[[ Record extracts open ]]
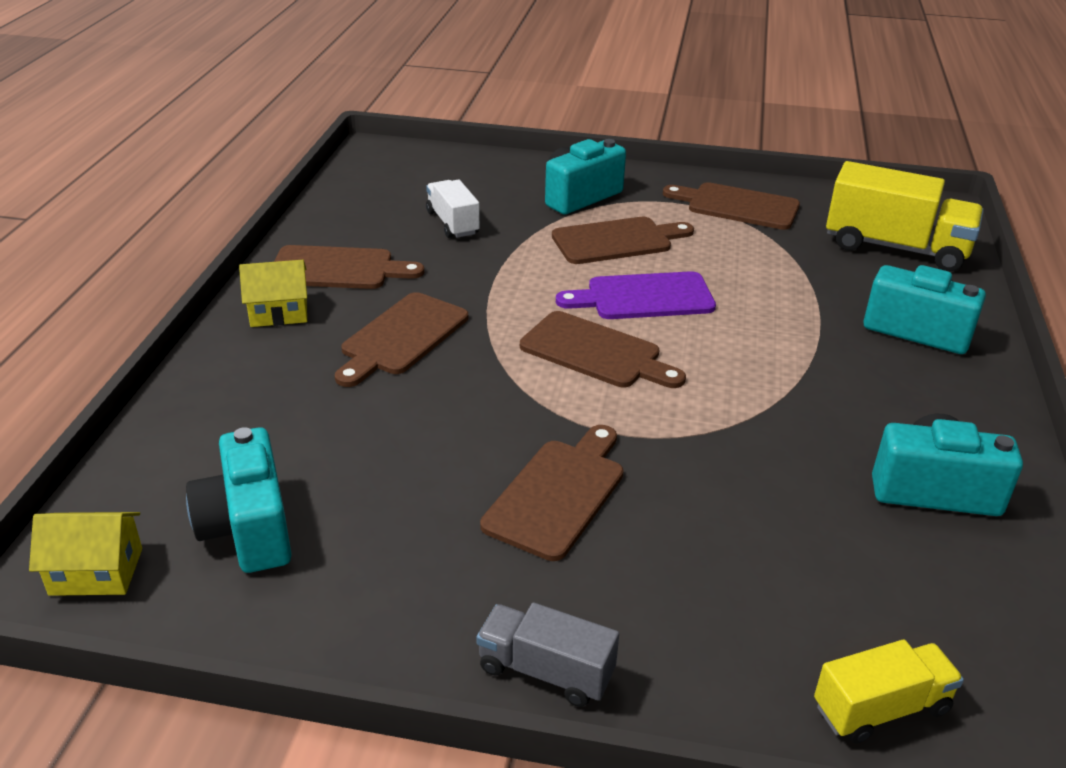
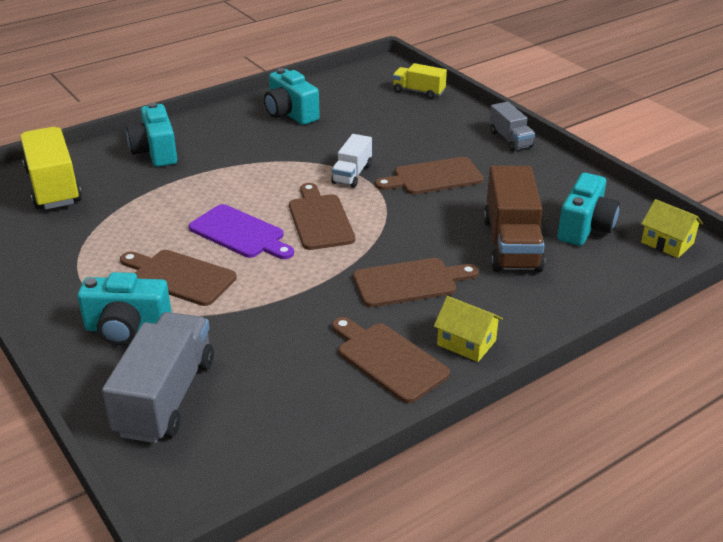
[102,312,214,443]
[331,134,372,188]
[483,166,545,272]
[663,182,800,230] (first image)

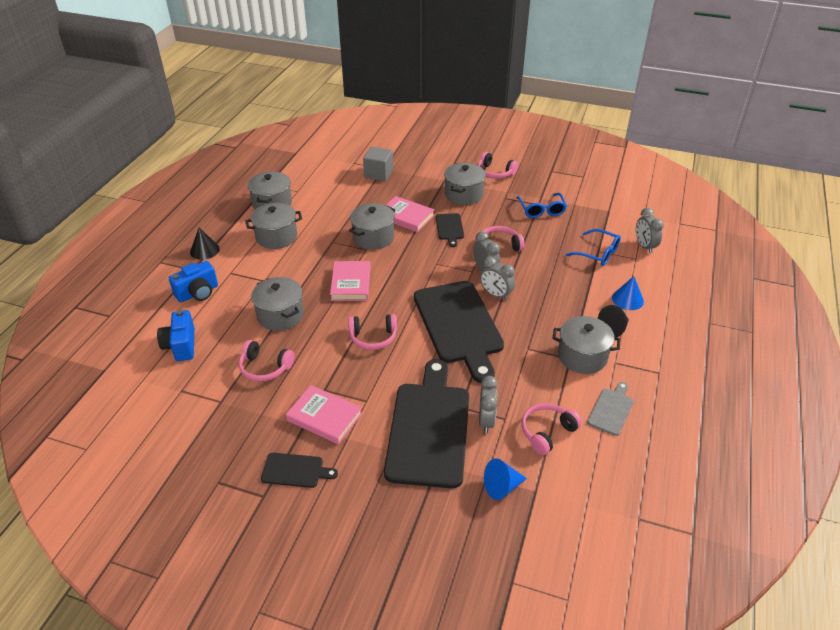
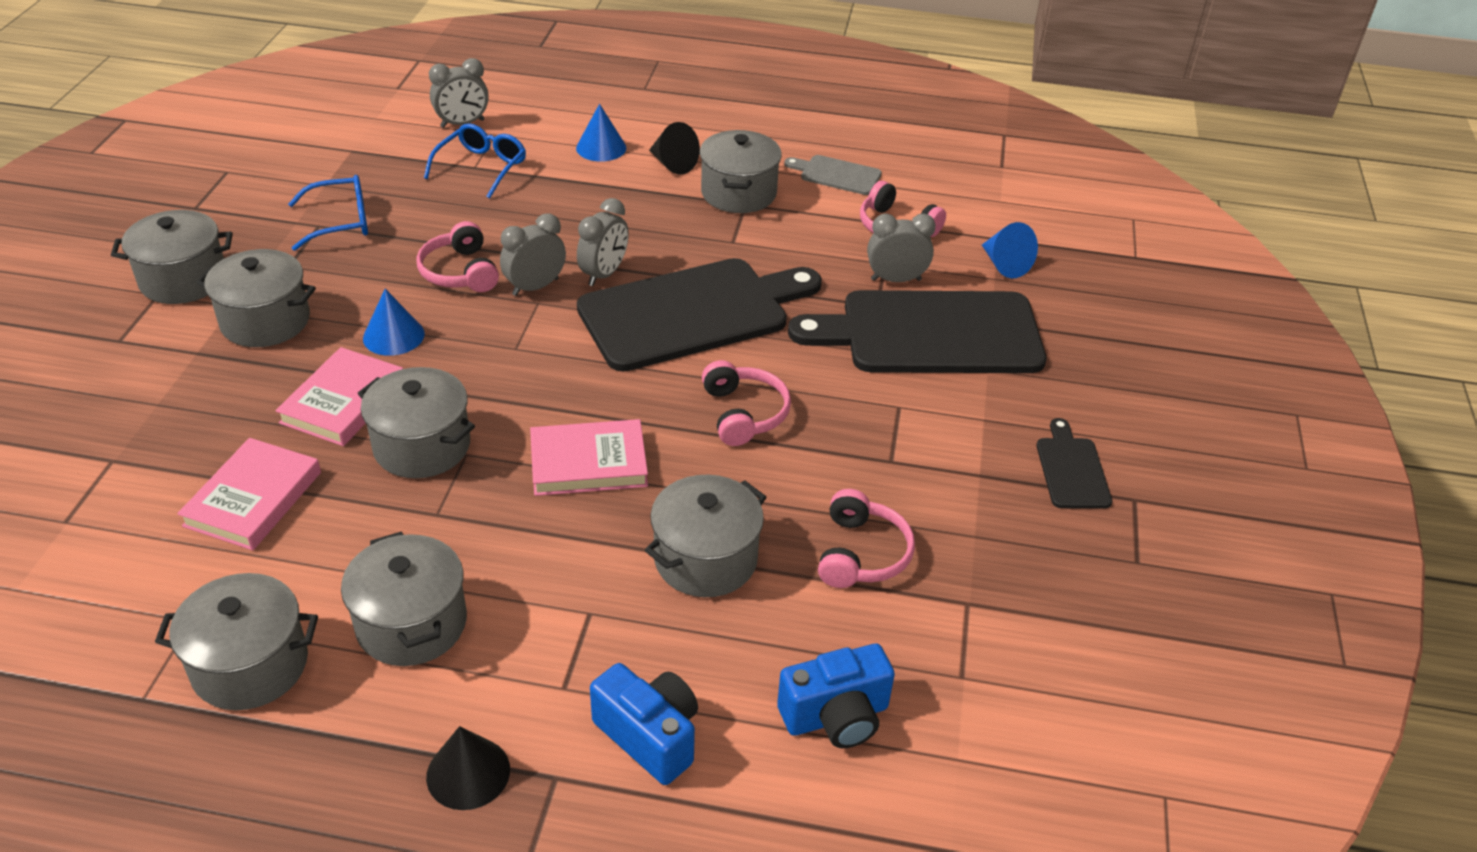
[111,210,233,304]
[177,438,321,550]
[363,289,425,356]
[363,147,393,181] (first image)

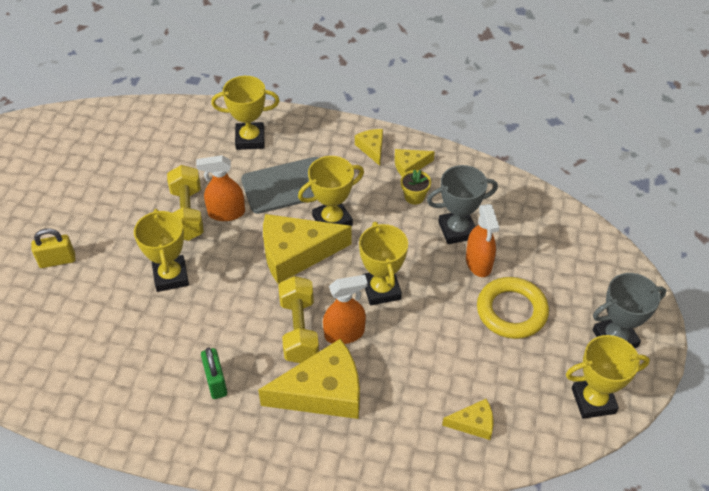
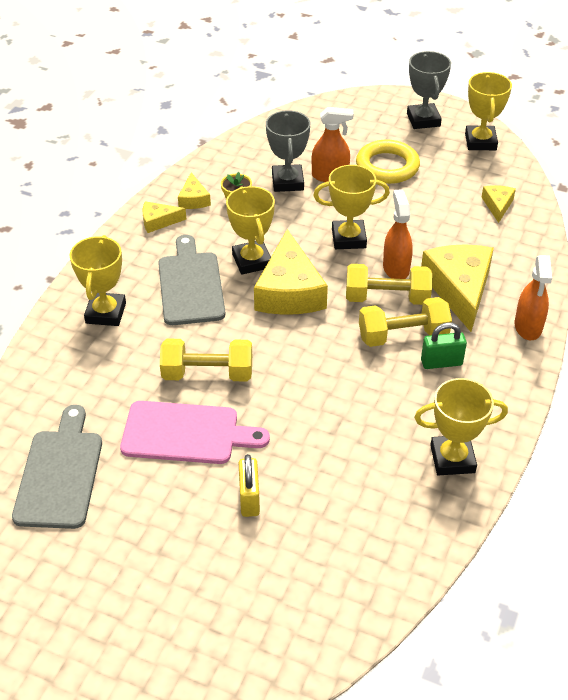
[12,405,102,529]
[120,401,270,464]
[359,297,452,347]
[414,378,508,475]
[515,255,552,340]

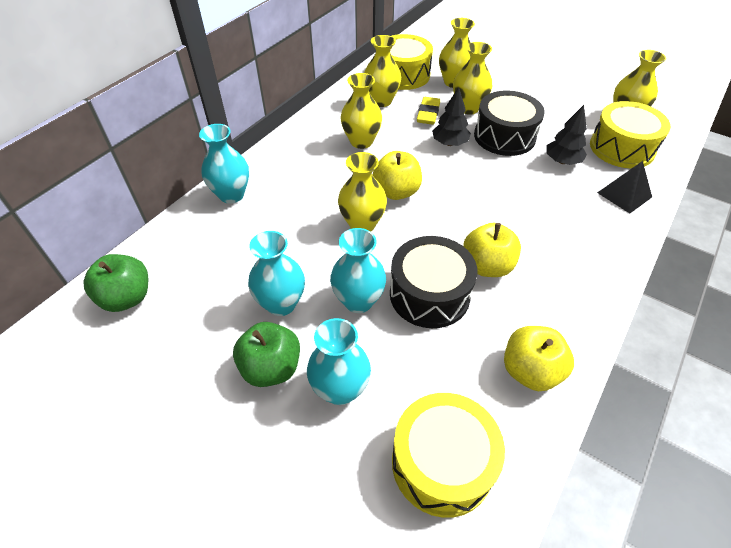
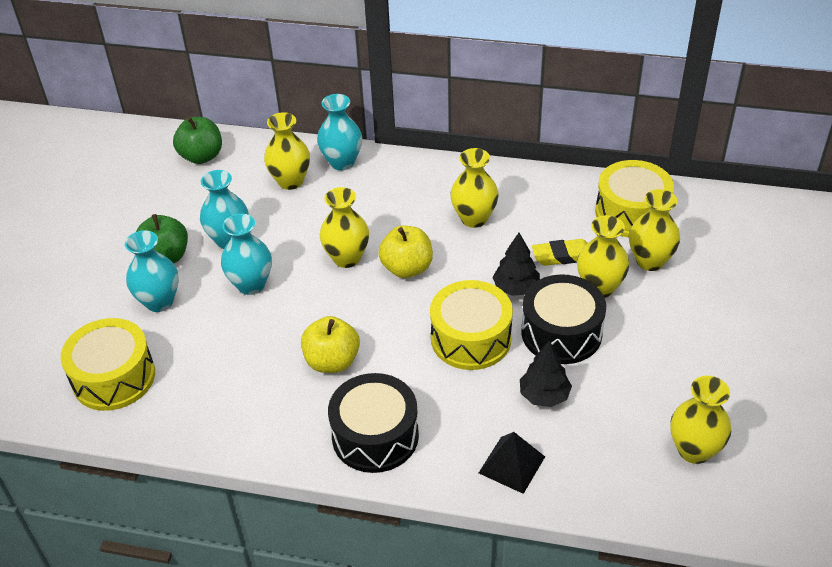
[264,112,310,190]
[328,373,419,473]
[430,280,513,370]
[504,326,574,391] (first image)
[[ Record extracts closed ]]
_Exercise brief_:
Write out the records in full and exactly, omitting the pictures they hold.

_Answer space_:
[102,312,214,443]
[331,134,372,188]
[483,166,545,272]
[663,182,800,230] (first image)

[111,210,233,304]
[177,438,321,550]
[363,289,425,356]
[363,147,393,181] (first image)

[12,405,102,529]
[120,401,270,464]
[359,297,452,347]
[414,378,508,475]
[515,255,552,340]

[264,112,310,190]
[328,373,419,473]
[430,280,513,370]
[504,326,574,391] (first image)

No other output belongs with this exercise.